= EXERCISE REQUIREMENTS =
Omit the pictures and reproduce the rest of the listing exactly.

= RECORDED DATA =
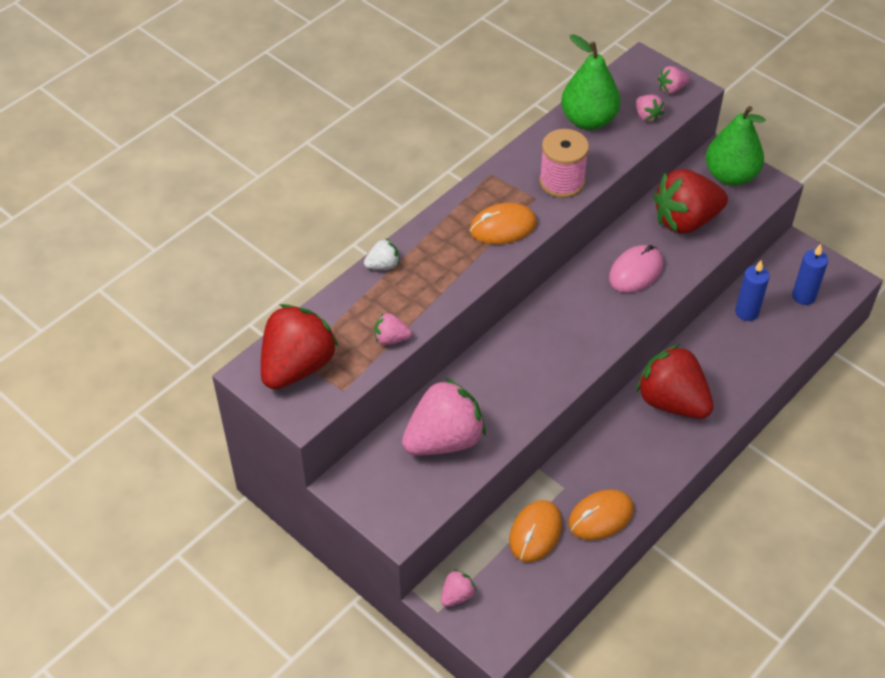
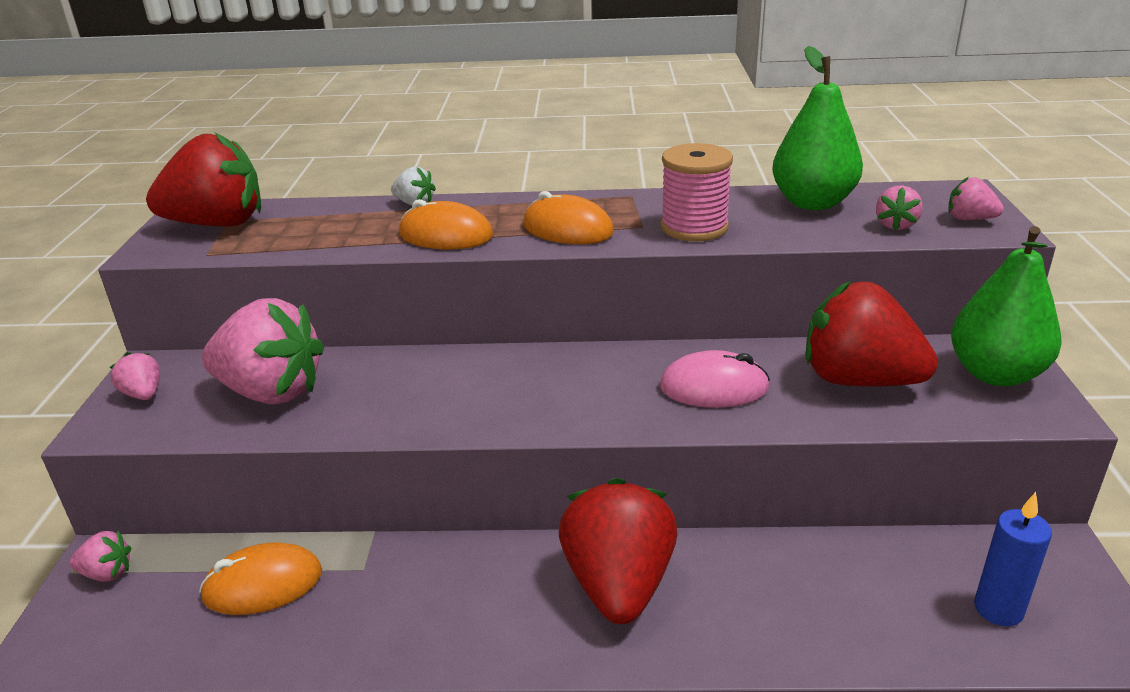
camera: 50 degrees right, 20 degrees down
(391, 339) = (312, 245): pink strawberry -> pink strawberry (143, 394)
(600, 517) = (342, 630): orange mouse -> orange mouse (446, 235)
(746, 312) = (872, 567): blue candle -> none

= ANSWER SPACE =
camera: 50 degrees right, 20 degrees down
(391, 339) = (312, 245): pink strawberry -> pink strawberry (143, 394)
(600, 517) = (342, 630): orange mouse -> orange mouse (446, 235)
(746, 312) = (872, 567): blue candle -> none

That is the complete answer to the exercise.